# Collected data
BEGIN

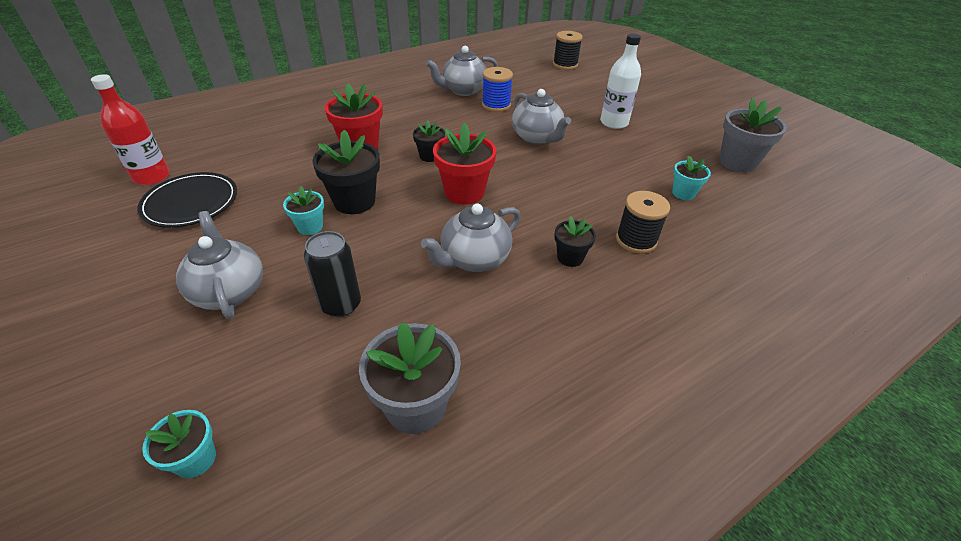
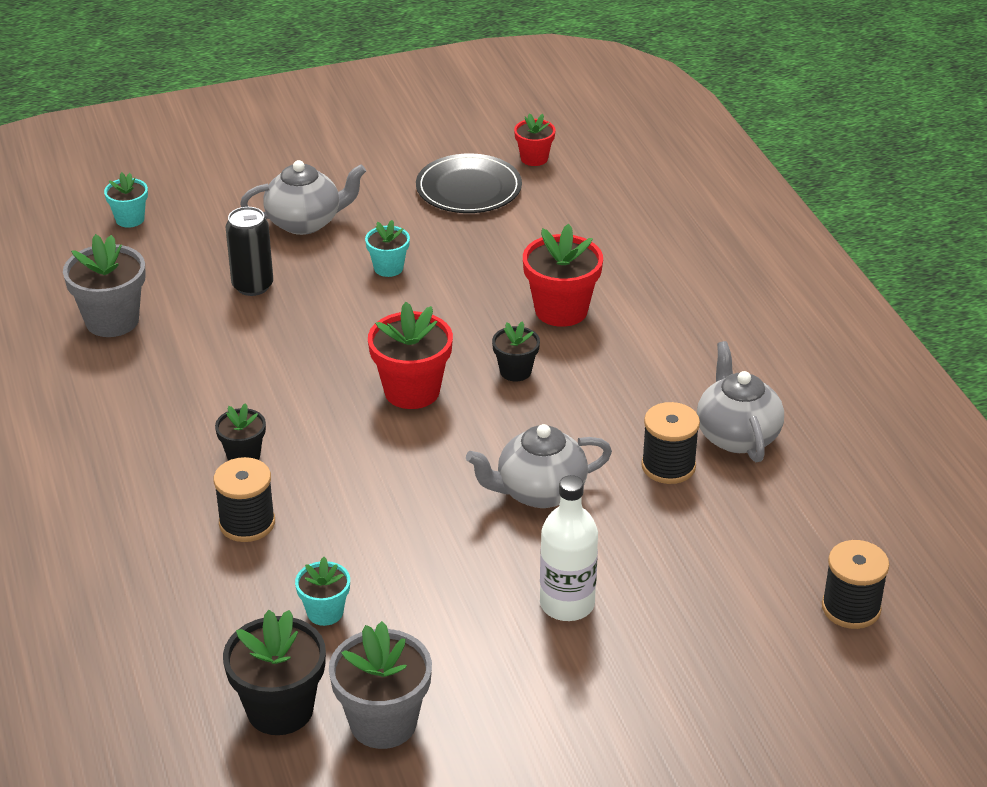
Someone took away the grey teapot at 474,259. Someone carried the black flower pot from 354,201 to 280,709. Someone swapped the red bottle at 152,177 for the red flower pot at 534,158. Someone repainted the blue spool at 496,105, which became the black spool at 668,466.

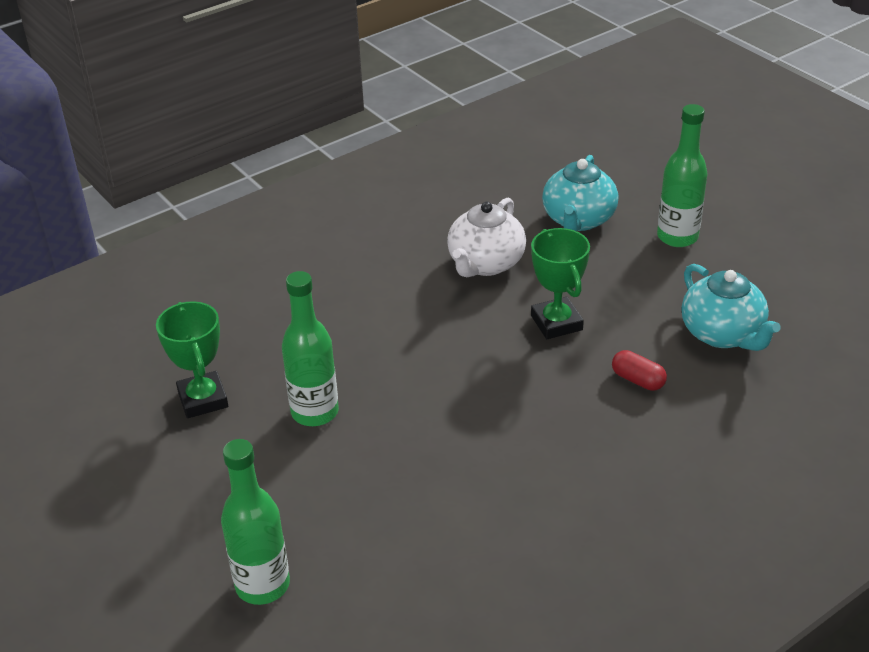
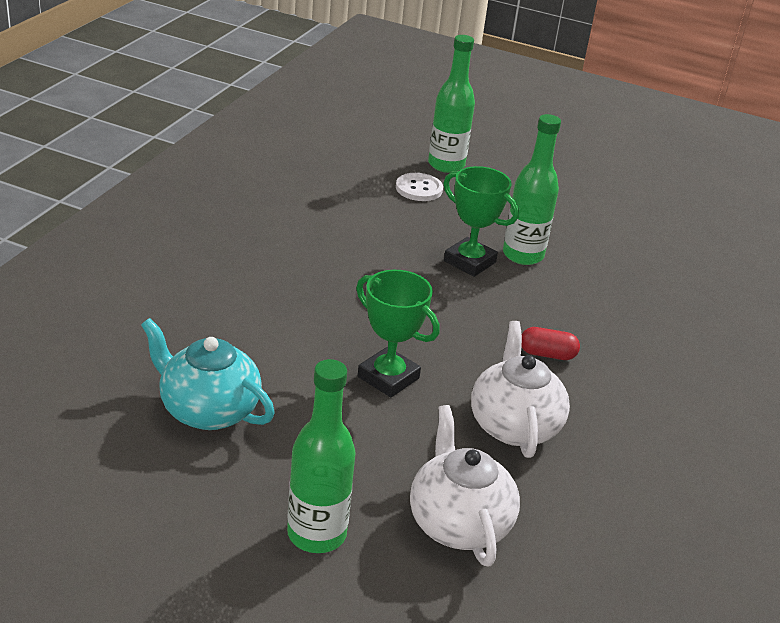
Someone put down the white button at 419,189. Someone carried the green trophy from 203,399 to 469,262. Someone carried the red capsule from 637,380 to 547,354. Someone repainted the turquoise teapot at 578,220, which became the white teapot at 458,523.

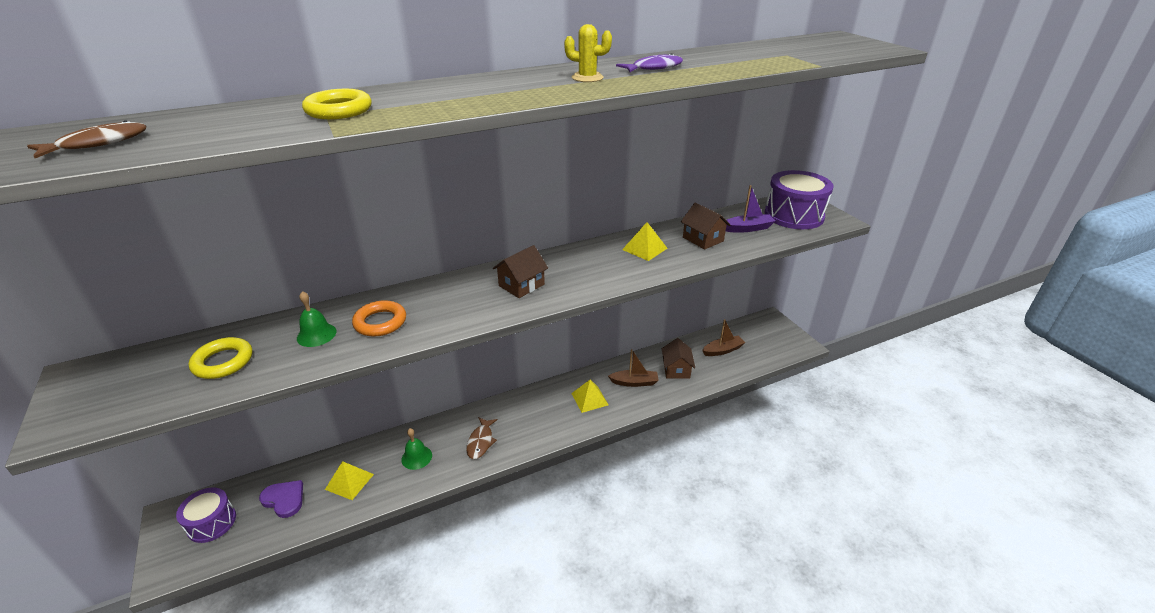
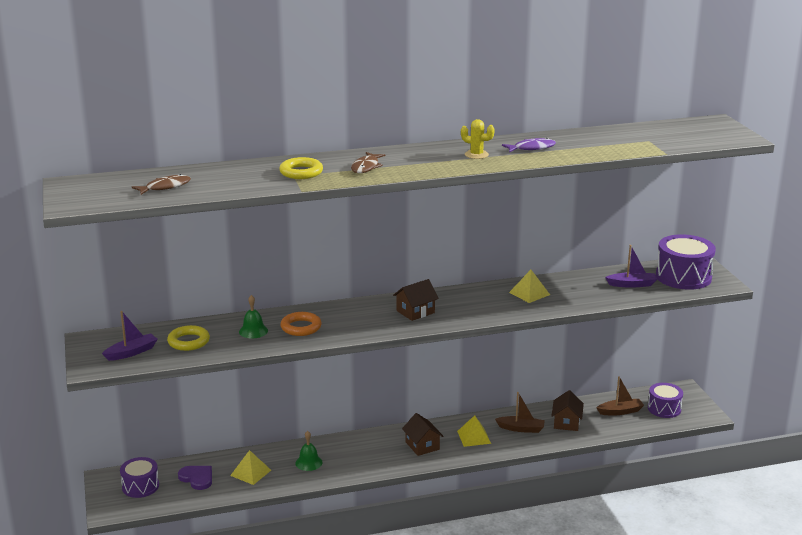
Someone put down the purple boat at 131,352. Someone put down the purple drum at 664,408. Someone carried the brown fish from 481,442 to 366,167. Someone carried the brown house from 703,239 to 422,446.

END

# Work instructions
Transcribe the listing verbatim, pictures excluded.

# Response area
Someone took away the grey teapot at 474,259. Someone carried the black flower pot from 354,201 to 280,709. Someone swapped the red bottle at 152,177 for the red flower pot at 534,158. Someone repainted the blue spool at 496,105, which became the black spool at 668,466.

Someone put down the white button at 419,189. Someone carried the green trophy from 203,399 to 469,262. Someone carried the red capsule from 637,380 to 547,354. Someone repainted the turquoise teapot at 578,220, which became the white teapot at 458,523.

Someone put down the purple boat at 131,352. Someone put down the purple drum at 664,408. Someone carried the brown fish from 481,442 to 366,167. Someone carried the brown house from 703,239 to 422,446.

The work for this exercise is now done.